→ DATA LISTING:
┄┄┄┄┄┄
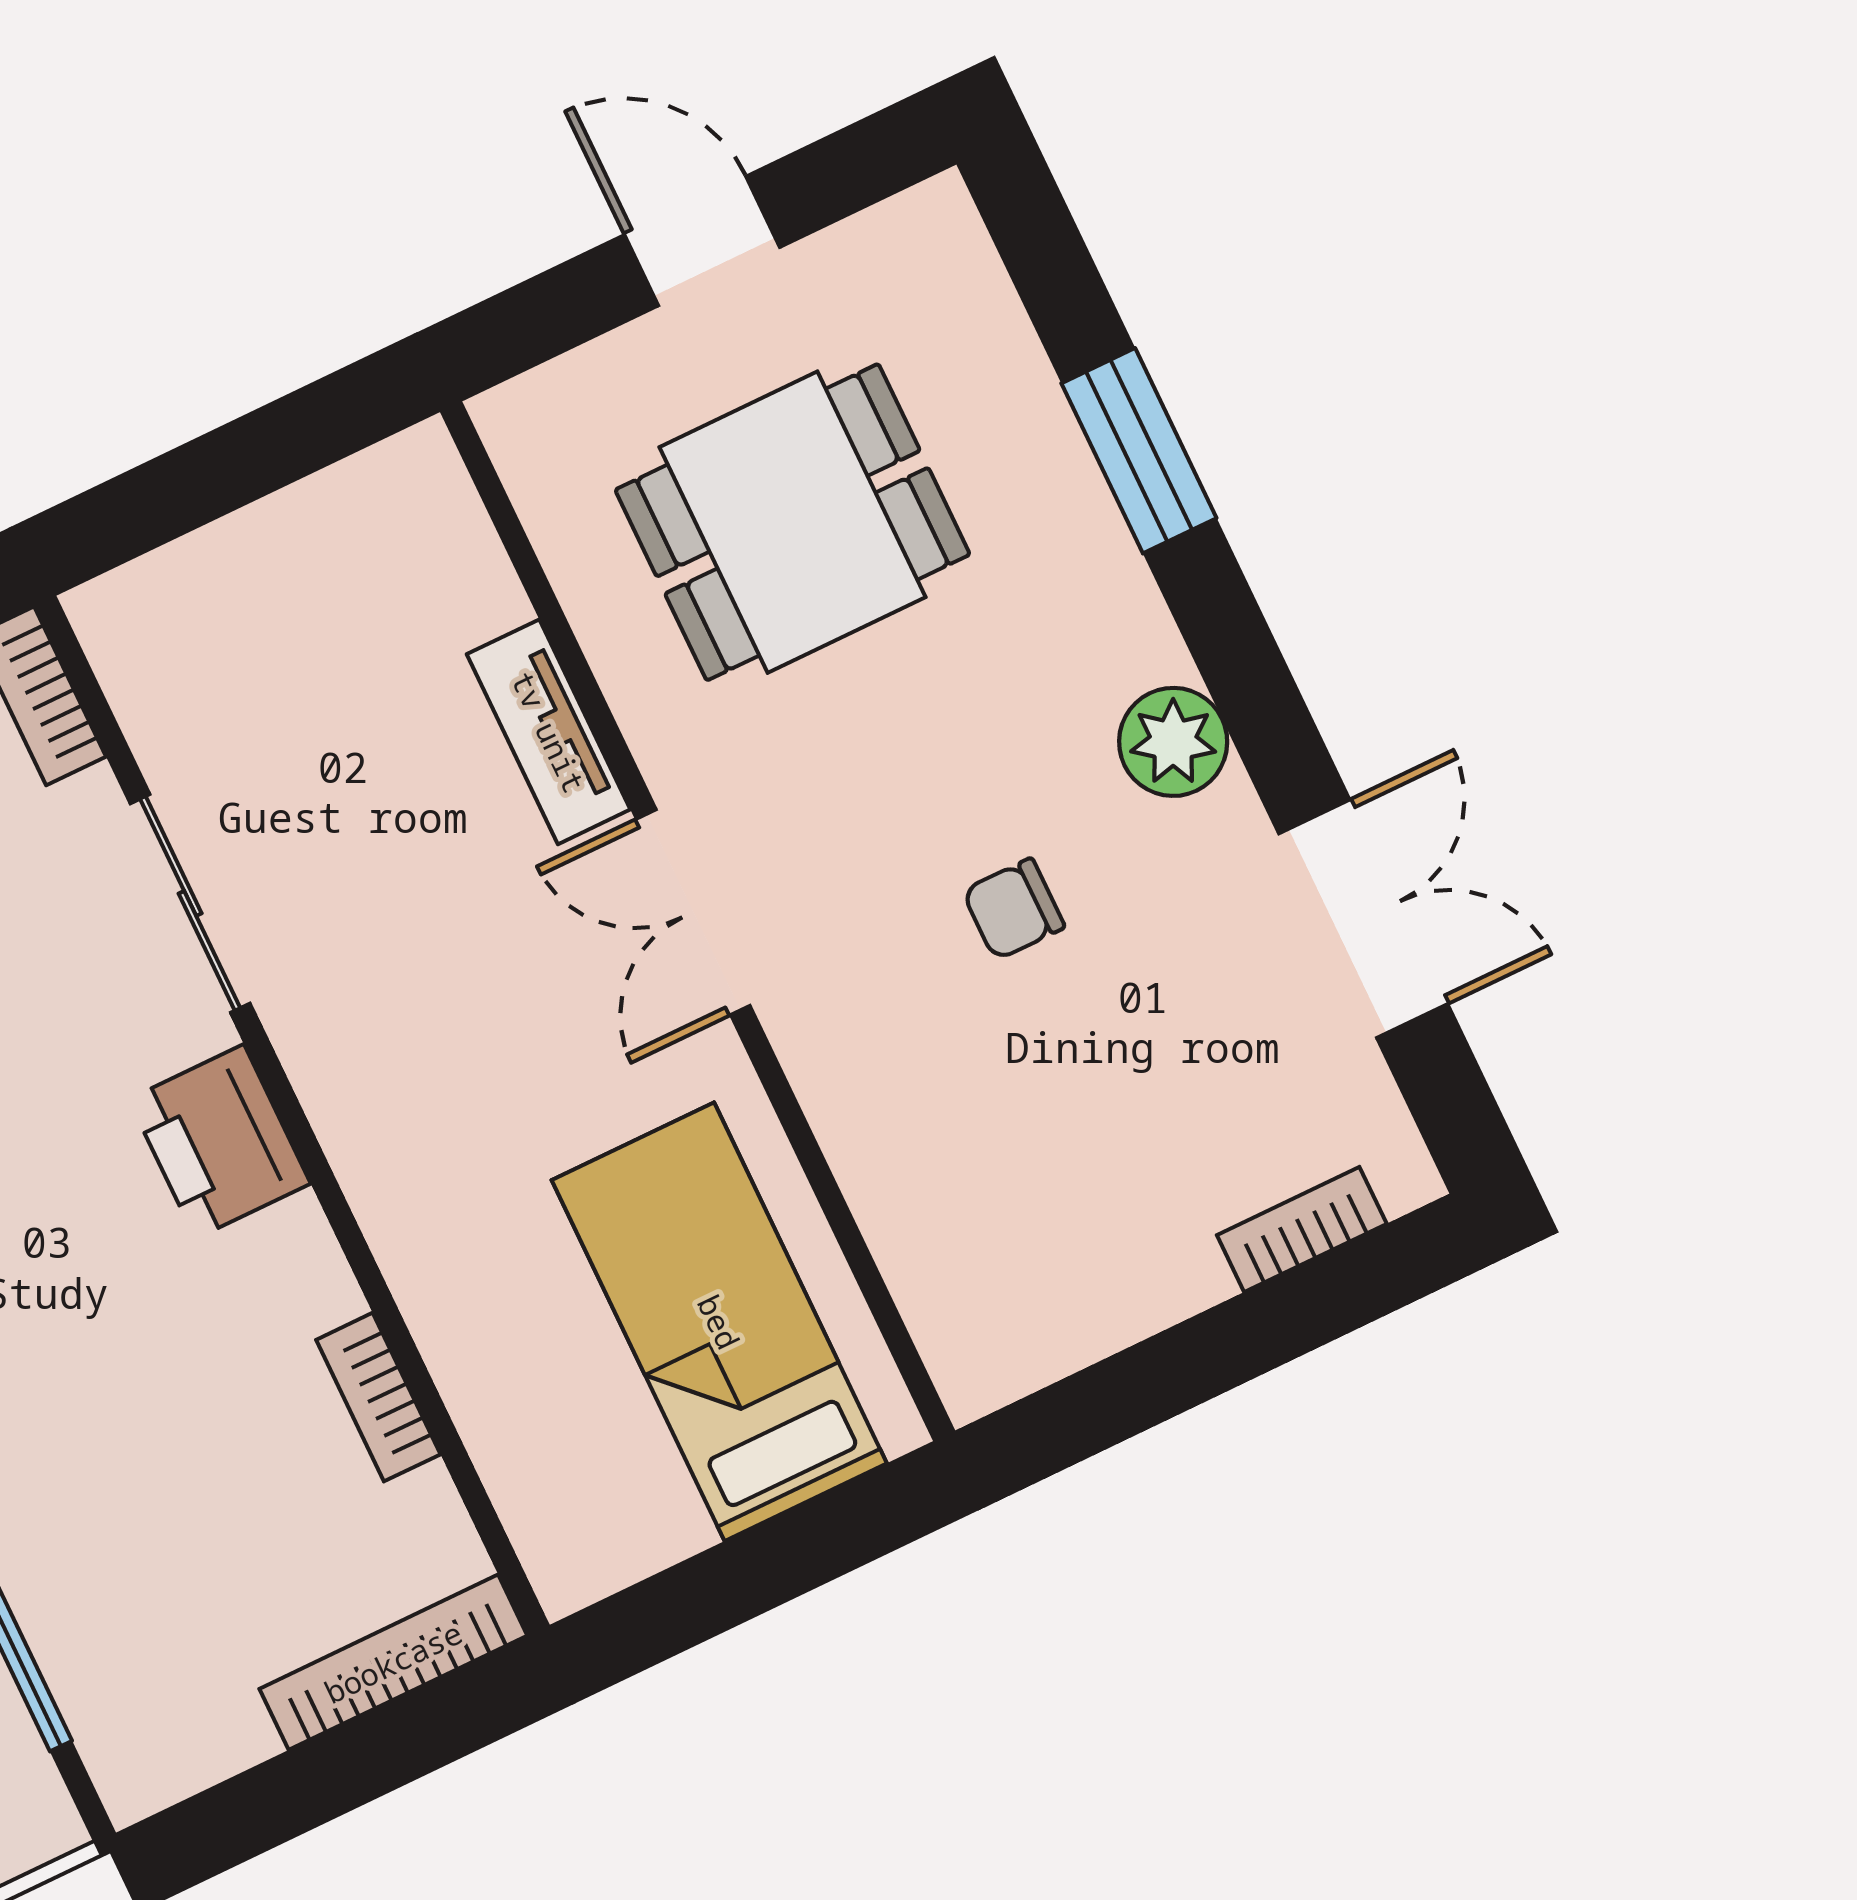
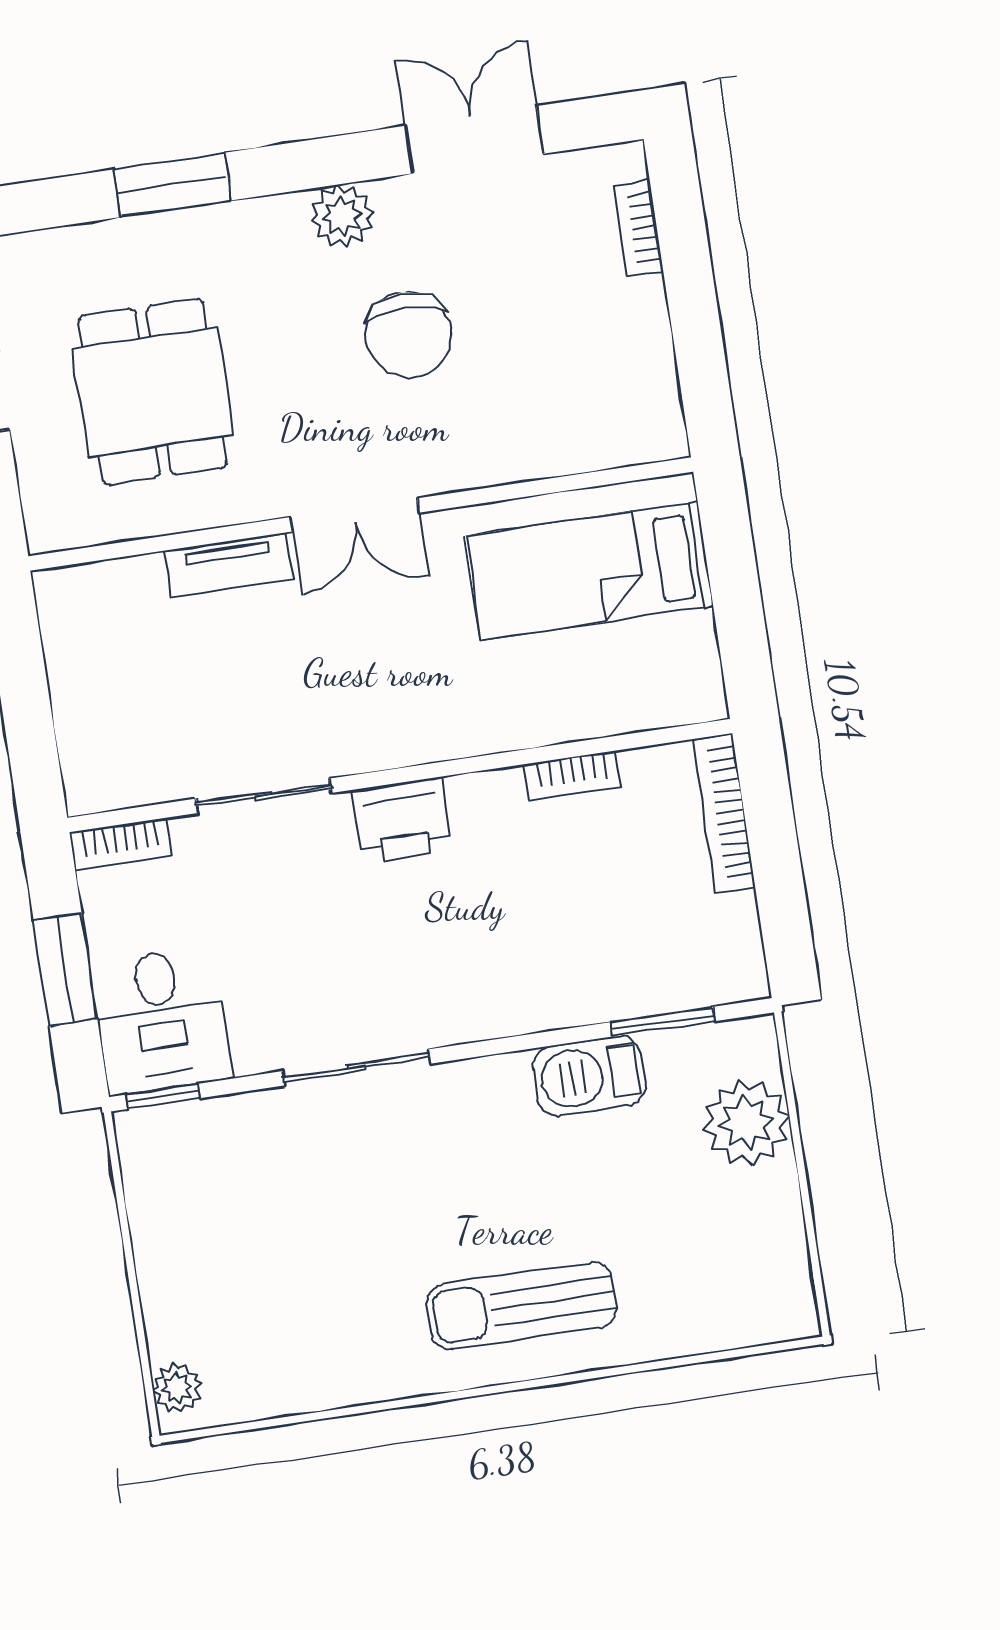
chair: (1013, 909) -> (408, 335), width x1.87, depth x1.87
┄┄┄┄┄┄
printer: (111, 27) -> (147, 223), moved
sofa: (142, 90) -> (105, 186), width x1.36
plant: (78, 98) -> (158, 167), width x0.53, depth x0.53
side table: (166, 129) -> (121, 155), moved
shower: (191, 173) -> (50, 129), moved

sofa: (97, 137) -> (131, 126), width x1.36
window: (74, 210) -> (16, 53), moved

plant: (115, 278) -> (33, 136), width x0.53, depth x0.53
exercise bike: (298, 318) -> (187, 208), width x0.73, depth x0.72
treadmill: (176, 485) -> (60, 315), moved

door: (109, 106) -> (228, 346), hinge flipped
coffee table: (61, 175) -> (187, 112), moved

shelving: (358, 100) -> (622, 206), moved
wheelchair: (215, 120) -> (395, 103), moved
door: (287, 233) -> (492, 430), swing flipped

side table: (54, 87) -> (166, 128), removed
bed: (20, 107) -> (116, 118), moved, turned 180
┄┄┄┄┄┄
→ WRITTEN TASK: Find every line in the entries that includes the word "sofa", then state how many there are and nothing else.

→ TASK RESPONSE: 2